** AIM OF THE EXERCISE **
Please go line by line through the material and copy each one containing the word "none".

** DATASET **

+-------+

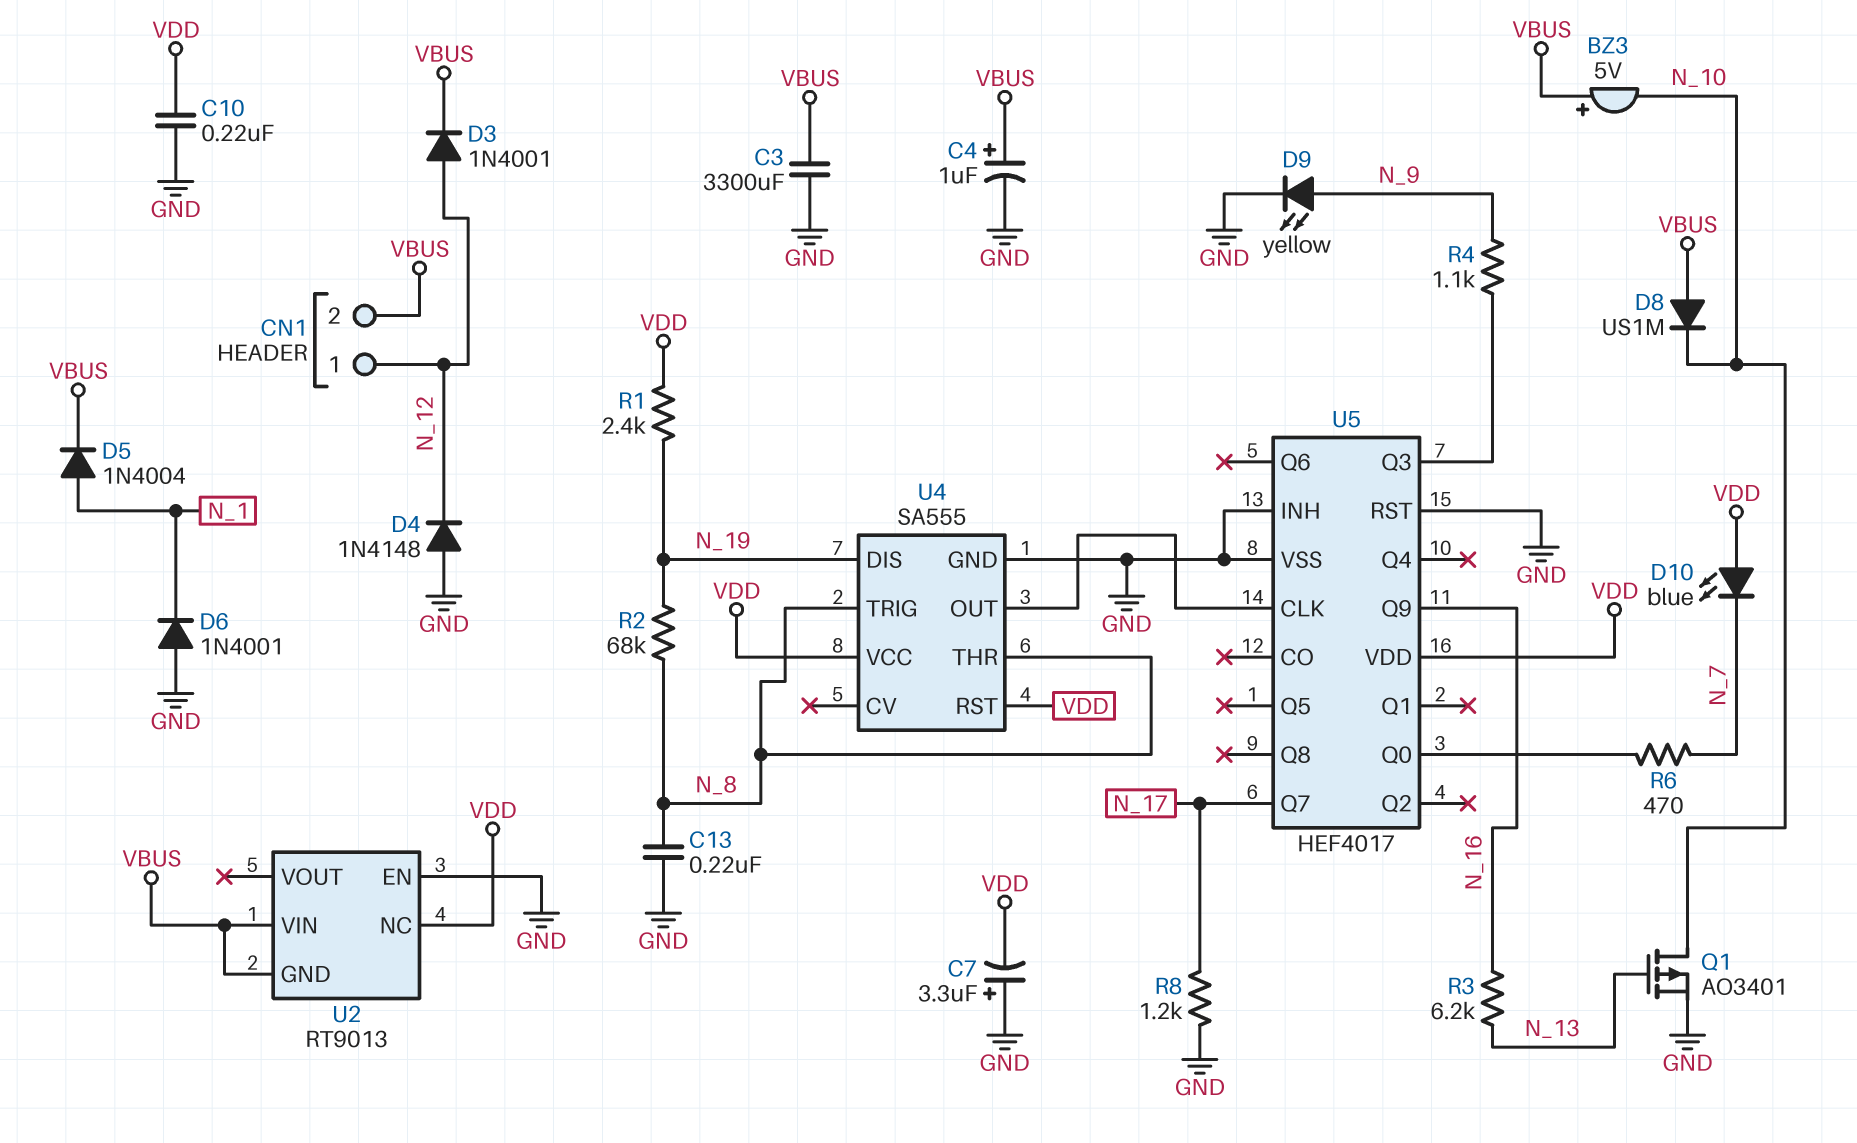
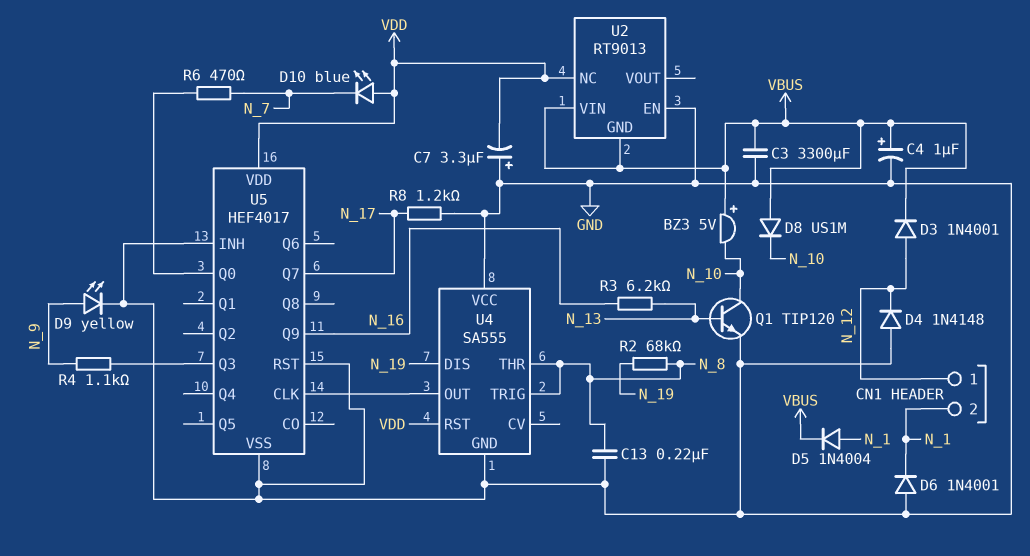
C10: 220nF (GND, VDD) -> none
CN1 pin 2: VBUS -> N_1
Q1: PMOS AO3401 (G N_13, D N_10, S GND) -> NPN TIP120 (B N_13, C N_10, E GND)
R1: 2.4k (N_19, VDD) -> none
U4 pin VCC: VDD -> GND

+-------+

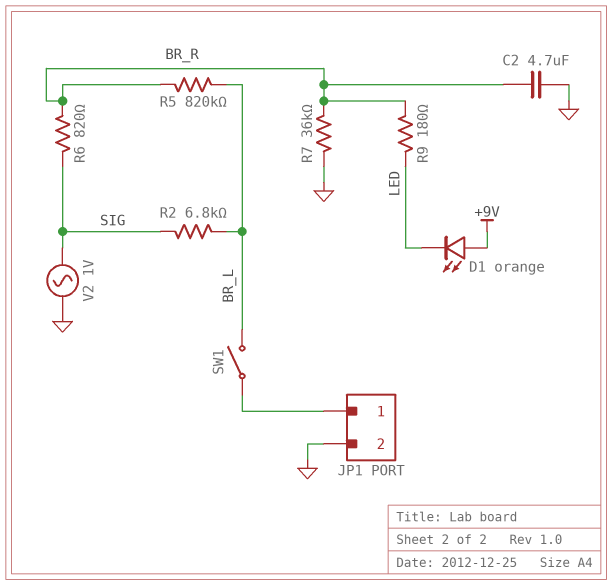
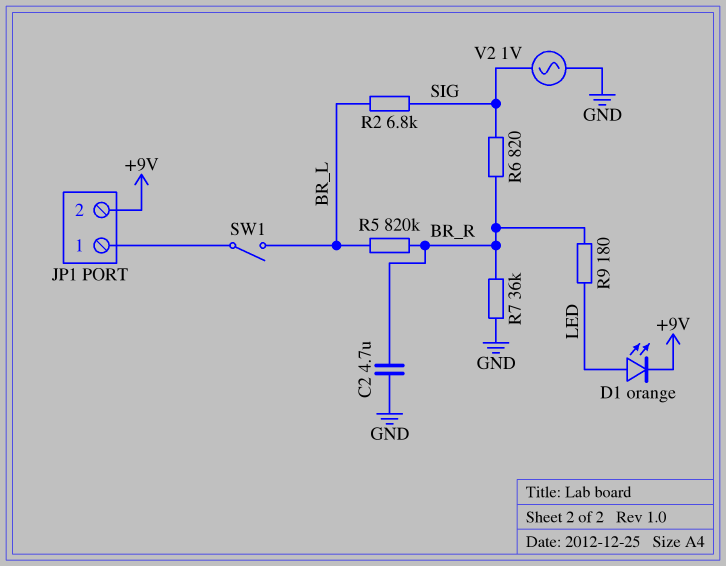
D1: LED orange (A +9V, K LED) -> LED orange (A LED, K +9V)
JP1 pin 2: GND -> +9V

+-------+

** PROBLEM SOLUTION **
C10: 220nF (GND, VDD) -> none
R1: 2.4k (N_19, VDD) -> none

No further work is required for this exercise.